Revision comparison data:

☆ ☆ ☆

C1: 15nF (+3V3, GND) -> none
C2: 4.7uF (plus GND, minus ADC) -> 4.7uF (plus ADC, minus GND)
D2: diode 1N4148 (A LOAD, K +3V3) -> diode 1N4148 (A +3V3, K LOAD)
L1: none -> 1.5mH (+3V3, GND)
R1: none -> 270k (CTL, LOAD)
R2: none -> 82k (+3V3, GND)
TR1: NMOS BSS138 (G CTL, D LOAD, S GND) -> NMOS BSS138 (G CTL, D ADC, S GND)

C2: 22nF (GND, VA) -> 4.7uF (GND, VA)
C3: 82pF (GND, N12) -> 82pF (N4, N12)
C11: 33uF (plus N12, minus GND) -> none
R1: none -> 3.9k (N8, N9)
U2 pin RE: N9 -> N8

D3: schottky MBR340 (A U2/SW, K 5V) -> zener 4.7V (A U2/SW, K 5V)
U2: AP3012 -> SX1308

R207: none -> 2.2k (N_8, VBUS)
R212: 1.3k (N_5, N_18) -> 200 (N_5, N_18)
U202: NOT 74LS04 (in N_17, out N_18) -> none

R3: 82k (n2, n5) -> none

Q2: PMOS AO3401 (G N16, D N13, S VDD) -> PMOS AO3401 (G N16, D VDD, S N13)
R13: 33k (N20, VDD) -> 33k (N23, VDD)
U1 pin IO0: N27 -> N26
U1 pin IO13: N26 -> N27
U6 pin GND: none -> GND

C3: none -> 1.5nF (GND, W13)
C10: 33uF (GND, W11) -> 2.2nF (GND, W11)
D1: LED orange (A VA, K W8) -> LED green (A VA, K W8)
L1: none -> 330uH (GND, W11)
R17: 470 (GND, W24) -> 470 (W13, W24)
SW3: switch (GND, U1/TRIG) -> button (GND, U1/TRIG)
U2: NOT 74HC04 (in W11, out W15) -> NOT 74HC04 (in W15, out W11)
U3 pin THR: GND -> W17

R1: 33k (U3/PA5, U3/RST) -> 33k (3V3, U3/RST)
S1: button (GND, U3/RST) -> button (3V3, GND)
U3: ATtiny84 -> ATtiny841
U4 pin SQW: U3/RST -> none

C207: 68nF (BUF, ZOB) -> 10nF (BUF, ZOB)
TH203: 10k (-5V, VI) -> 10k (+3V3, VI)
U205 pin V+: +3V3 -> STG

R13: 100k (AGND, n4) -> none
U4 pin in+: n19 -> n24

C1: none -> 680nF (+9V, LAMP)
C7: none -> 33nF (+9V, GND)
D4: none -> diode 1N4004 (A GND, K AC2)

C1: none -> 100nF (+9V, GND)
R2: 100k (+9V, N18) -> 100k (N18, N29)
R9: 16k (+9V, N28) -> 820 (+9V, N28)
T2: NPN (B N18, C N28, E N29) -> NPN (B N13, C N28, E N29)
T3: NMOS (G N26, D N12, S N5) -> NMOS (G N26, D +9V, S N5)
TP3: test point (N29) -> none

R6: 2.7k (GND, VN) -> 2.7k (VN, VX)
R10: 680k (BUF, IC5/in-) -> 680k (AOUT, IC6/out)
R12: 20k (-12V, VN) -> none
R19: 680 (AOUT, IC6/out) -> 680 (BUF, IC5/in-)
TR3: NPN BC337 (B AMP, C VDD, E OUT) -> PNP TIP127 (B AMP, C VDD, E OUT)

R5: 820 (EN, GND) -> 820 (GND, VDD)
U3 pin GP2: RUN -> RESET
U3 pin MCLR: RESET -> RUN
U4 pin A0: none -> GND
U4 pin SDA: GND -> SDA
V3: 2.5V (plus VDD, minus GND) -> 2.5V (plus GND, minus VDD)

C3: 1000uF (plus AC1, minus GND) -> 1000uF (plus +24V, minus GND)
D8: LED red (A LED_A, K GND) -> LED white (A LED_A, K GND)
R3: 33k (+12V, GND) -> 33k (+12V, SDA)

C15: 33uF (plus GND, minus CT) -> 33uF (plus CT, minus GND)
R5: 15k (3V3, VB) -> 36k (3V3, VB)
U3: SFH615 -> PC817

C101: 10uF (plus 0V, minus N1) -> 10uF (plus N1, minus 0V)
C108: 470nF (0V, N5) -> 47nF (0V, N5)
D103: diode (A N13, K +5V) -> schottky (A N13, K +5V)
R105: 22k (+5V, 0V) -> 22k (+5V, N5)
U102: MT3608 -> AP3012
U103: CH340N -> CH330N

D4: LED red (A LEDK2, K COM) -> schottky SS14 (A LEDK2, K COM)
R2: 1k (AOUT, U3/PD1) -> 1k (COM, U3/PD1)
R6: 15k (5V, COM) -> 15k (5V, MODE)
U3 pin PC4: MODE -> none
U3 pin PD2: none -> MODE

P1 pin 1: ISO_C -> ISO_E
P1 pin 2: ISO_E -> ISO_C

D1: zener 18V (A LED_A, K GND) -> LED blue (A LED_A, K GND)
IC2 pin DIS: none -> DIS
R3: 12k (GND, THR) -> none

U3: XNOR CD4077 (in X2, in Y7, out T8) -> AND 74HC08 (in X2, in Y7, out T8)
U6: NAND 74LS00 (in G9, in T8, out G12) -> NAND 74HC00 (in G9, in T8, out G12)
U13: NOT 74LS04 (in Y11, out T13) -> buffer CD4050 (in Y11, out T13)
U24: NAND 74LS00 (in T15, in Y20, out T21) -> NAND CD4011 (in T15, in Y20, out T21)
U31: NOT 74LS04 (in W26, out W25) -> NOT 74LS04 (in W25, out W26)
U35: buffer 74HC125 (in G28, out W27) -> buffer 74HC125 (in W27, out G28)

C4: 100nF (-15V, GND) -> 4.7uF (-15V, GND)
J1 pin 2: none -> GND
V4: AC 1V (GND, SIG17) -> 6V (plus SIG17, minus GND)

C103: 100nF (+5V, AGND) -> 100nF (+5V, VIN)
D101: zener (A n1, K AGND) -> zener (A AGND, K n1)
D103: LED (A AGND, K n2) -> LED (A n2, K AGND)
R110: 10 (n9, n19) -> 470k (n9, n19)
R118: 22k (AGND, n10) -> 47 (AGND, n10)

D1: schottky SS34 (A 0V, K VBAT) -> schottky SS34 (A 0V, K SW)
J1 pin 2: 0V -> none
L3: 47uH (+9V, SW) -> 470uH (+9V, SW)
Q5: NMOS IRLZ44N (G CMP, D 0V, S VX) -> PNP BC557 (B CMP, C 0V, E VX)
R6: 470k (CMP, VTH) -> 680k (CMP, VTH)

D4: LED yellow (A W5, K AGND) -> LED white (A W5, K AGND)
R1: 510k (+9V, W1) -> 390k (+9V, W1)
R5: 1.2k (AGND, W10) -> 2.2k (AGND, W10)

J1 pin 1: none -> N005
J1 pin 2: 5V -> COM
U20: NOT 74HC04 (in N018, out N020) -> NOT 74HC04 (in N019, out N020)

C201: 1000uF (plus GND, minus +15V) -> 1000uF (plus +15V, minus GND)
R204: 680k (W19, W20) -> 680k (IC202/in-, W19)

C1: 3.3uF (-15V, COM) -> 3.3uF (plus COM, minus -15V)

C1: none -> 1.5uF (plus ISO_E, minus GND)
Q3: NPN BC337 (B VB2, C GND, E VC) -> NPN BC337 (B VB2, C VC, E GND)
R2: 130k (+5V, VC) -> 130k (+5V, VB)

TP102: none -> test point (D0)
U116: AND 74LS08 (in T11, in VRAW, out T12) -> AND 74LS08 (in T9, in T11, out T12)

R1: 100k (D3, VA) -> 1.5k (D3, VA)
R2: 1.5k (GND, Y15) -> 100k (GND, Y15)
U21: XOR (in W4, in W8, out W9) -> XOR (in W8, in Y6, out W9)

☆ ☆ ☆

From the records above, quote only the lines running from the line with "U3 pin MCLR: RESET -> RUN" to the line with "P1 pin 2: ISO_E -> ISO_C", both lines included.

U3 pin MCLR: RESET -> RUN
U4 pin A0: none -> GND
U4 pin SDA: GND -> SDA
V3: 2.5V (plus VDD, minus GND) -> 2.5V (plus GND, minus VDD)

C3: 1000uF (plus AC1, minus GND) -> 1000uF (plus +24V, minus GND)
D8: LED red (A LED_A, K GND) -> LED white (A LED_A, K GND)
R3: 33k (+12V, GND) -> 33k (+12V, SDA)

C15: 33uF (plus GND, minus CT) -> 33uF (plus CT, minus GND)
R5: 15k (3V3, VB) -> 36k (3V3, VB)
U3: SFH615 -> PC817

C101: 10uF (plus 0V, minus N1) -> 10uF (plus N1, minus 0V)
C108: 470nF (0V, N5) -> 47nF (0V, N5)
D103: diode (A N13, K +5V) -> schottky (A N13, K +5V)
R105: 22k (+5V, 0V) -> 22k (+5V, N5)
U102: MT3608 -> AP3012
U103: CH340N -> CH330N

D4: LED red (A LEDK2, K COM) -> schottky SS14 (A LEDK2, K COM)
R2: 1k (AOUT, U3/PD1) -> 1k (COM, U3/PD1)
R6: 15k (5V, COM) -> 15k (5V, MODE)
U3 pin PC4: MODE -> none
U3 pin PD2: none -> MODE

P1 pin 1: ISO_C -> ISO_E
P1 pin 2: ISO_E -> ISO_C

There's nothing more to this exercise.